__PROVIDED MATERIAL__
-- START --

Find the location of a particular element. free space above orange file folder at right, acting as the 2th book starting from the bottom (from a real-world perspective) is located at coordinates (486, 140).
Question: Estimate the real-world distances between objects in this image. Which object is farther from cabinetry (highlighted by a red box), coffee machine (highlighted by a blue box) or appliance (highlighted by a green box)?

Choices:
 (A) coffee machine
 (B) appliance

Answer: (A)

-- END --
-- START --

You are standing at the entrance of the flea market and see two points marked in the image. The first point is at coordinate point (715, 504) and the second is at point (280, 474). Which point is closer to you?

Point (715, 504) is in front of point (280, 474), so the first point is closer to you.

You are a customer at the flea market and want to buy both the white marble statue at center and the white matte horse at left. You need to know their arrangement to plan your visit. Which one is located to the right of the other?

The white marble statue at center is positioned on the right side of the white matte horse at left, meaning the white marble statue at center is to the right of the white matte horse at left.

-- END --

__TASK DETAILS__
Copy out verbatim everything in the material from the line containing "Find the location" down to the line containing "Answer: (A)", with both of those lines included.

__OUTPUT__
Find the location of a particular element. free space above orange file folder at right, acting as the 2th book starting from the bottom (from a real-world perspective) is located at coordinates (486, 140).
Question: Estimate the real-world distances between objects in this image. Which object is farther from cabinetry (highlighted by a red box), coffee machine (highlighted by a blue box) or appliance (highlighted by a green box)?

Choices:
 (A) coffee machine
 (B) appliance

Answer: (A)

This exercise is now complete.